▶ [Task description]:
Starting at the line that contains "printer: (215, 777)", transcribe every remaining line of the entries exactly, including the last one.

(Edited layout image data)
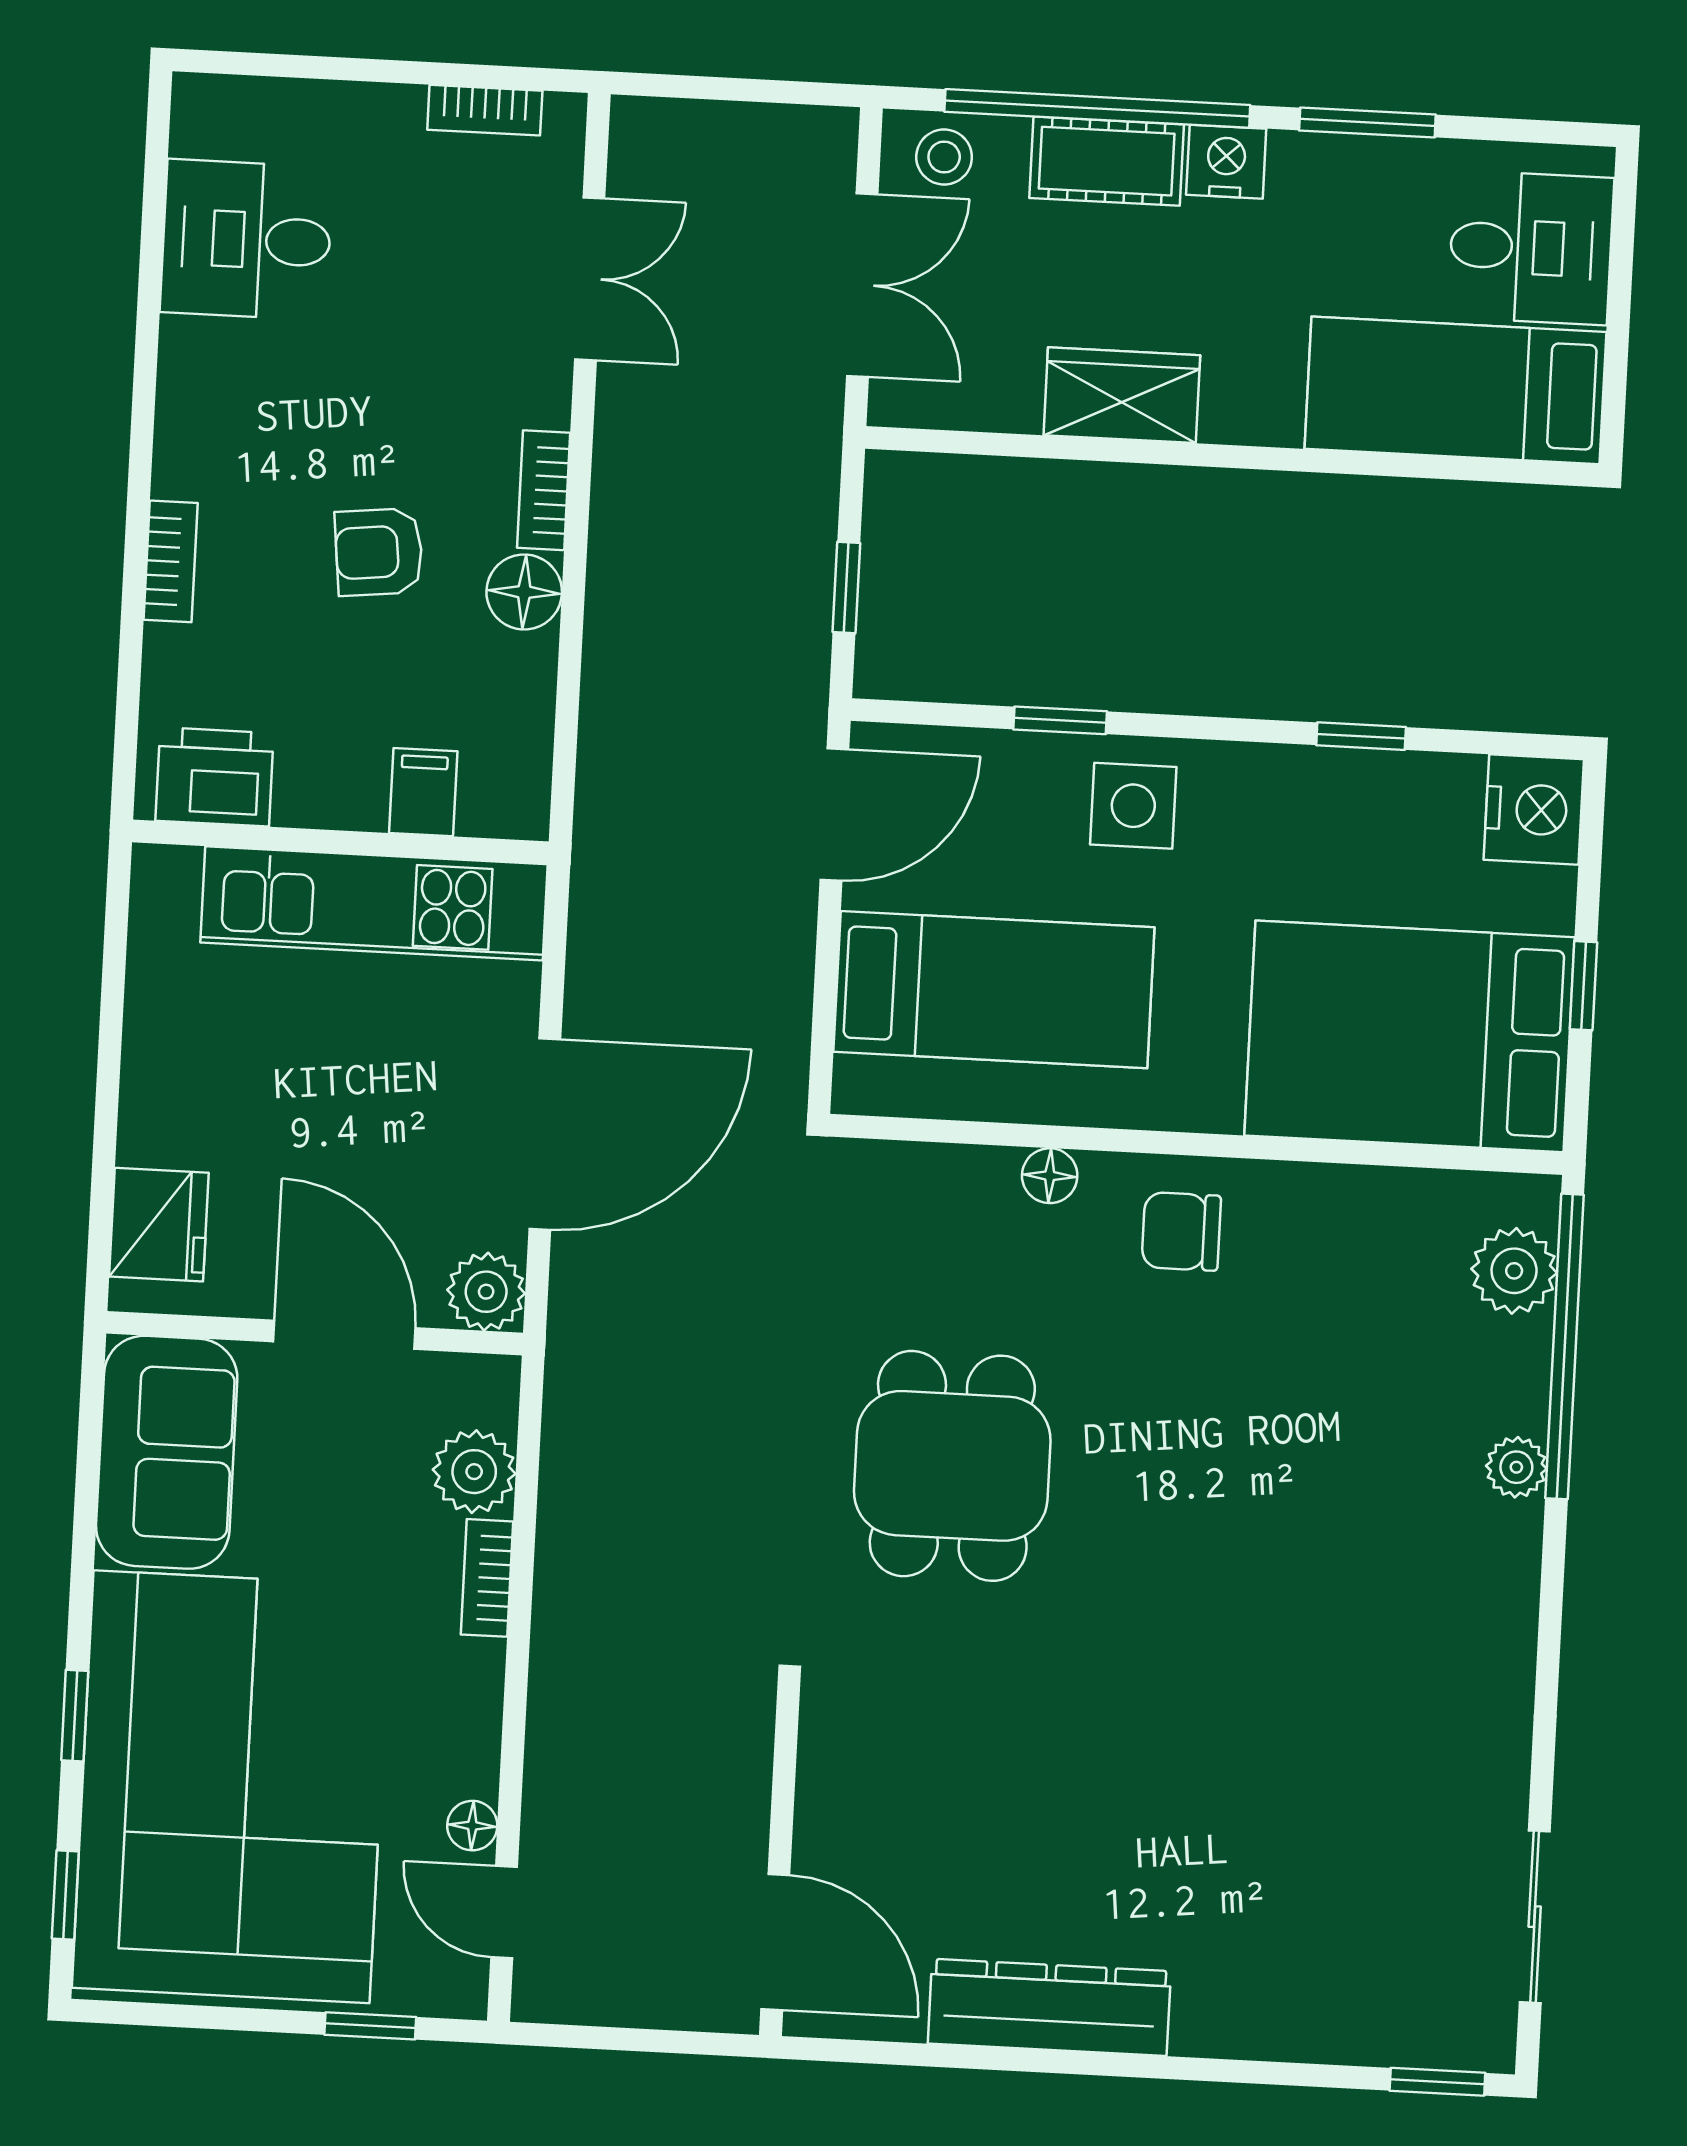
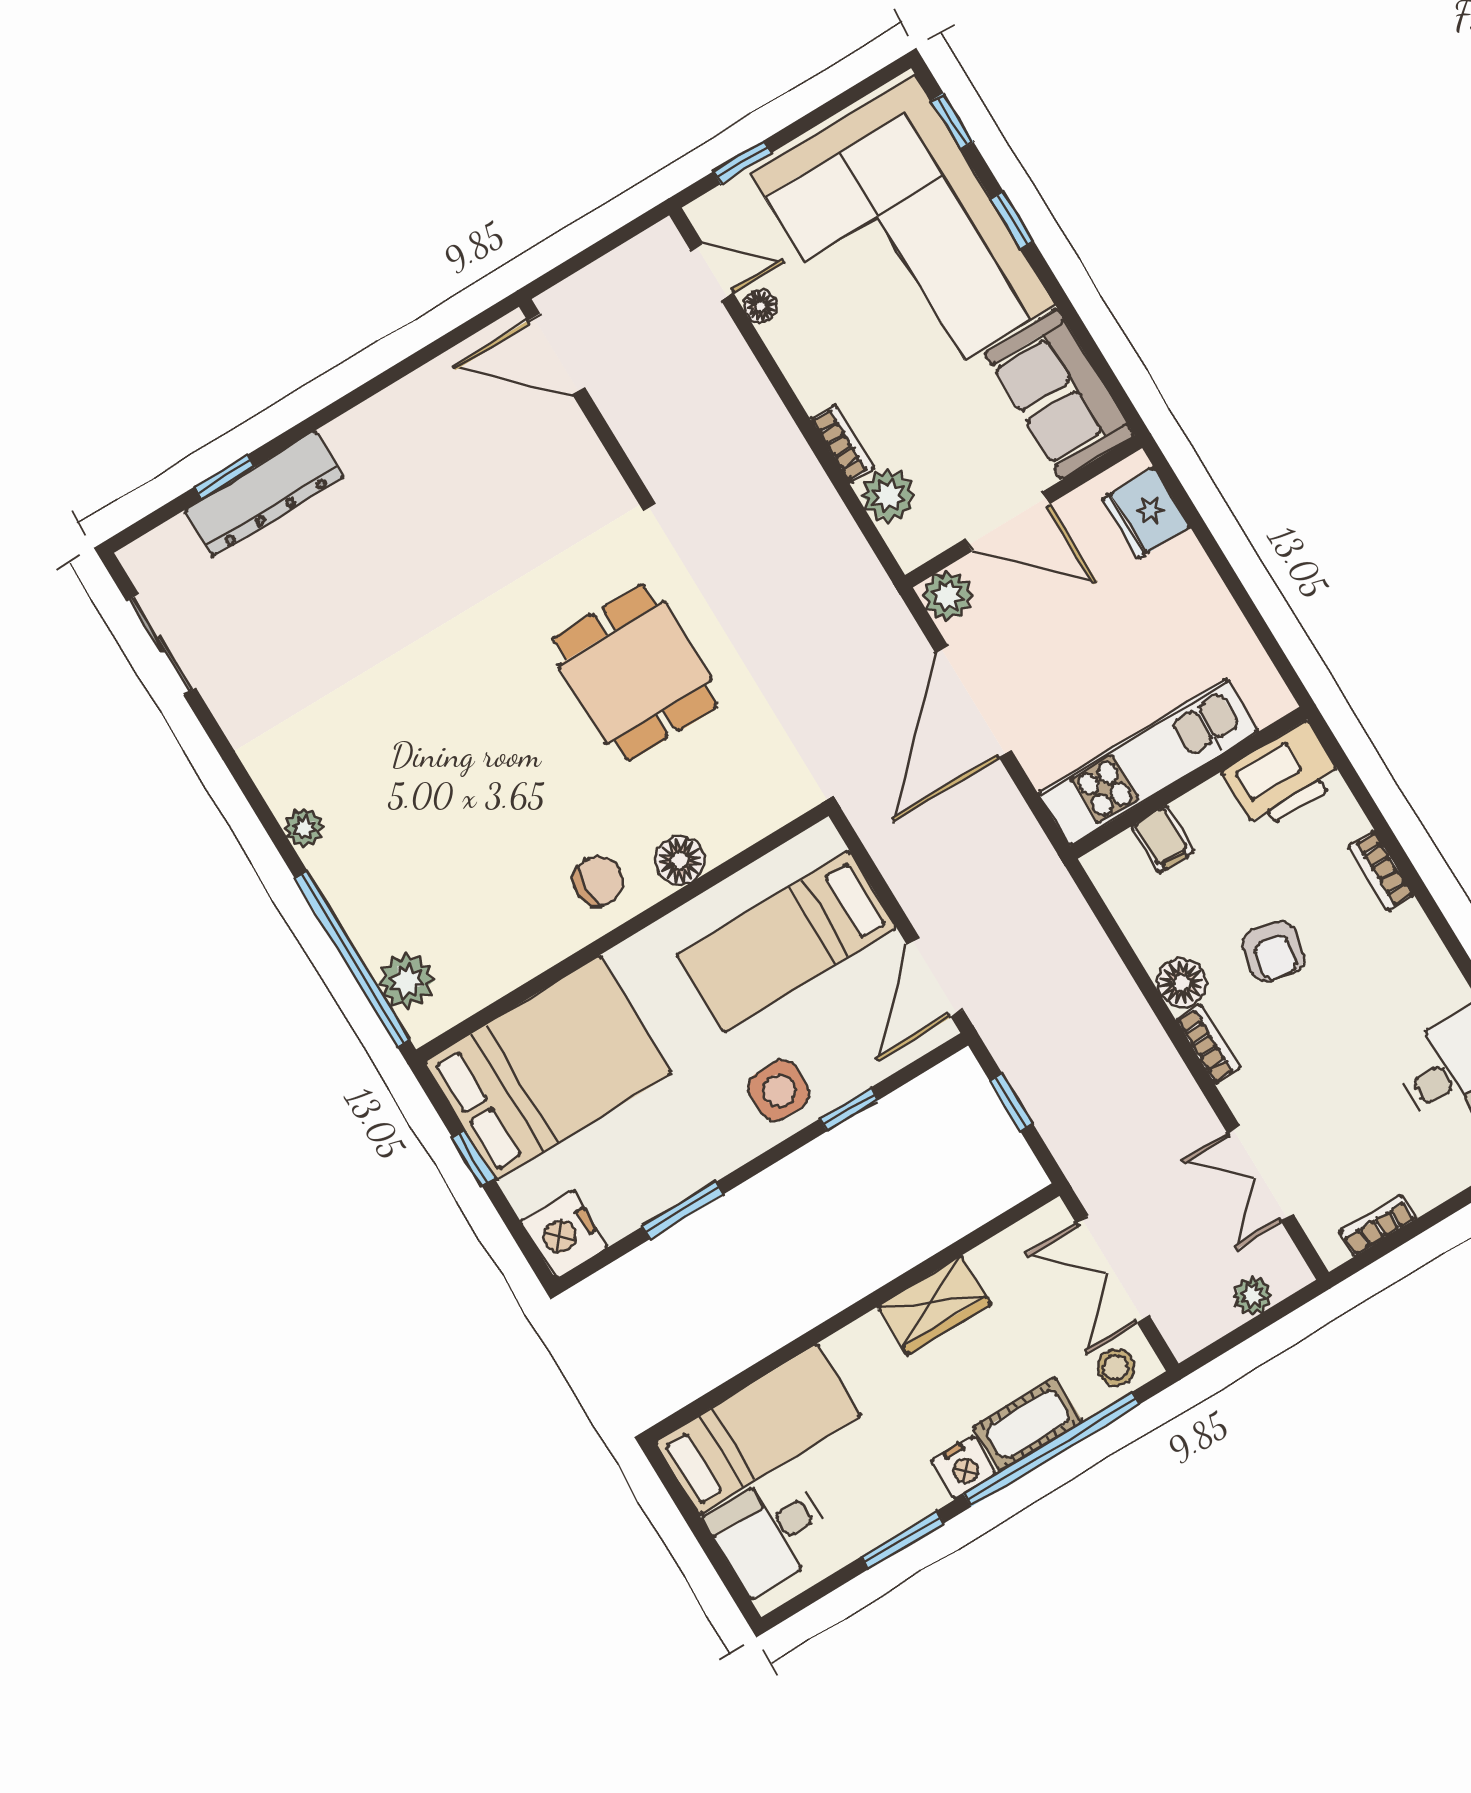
plant: (706, 130) -> (1253, 1296), added
armchair: (379, 552) -> (1273, 951), turned 108
window: (1361, 736) -> (683, 1210), width x1.50
printer: (215, 777) -> (1282, 777), width x1.37, depth x1.19
floor lamp: (1050, 1176) -> (680, 861), width x1.37, depth x1.37
plant: (1516, 1467) -> (304, 828), moved
dresser: (1049, 2007) -> (264, 494), moved
window: (1437, 2082) -> (225, 477), moved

▶ [Output for this exercise]:
printer: (215, 777) -> (1282, 777), width x1.37, depth x1.19
floor lamp: (1050, 1176) -> (680, 861), width x1.37, depth x1.37
plant: (1516, 1467) -> (304, 828), moved
dresser: (1049, 2007) -> (264, 494), moved
window: (1437, 2082) -> (225, 477), moved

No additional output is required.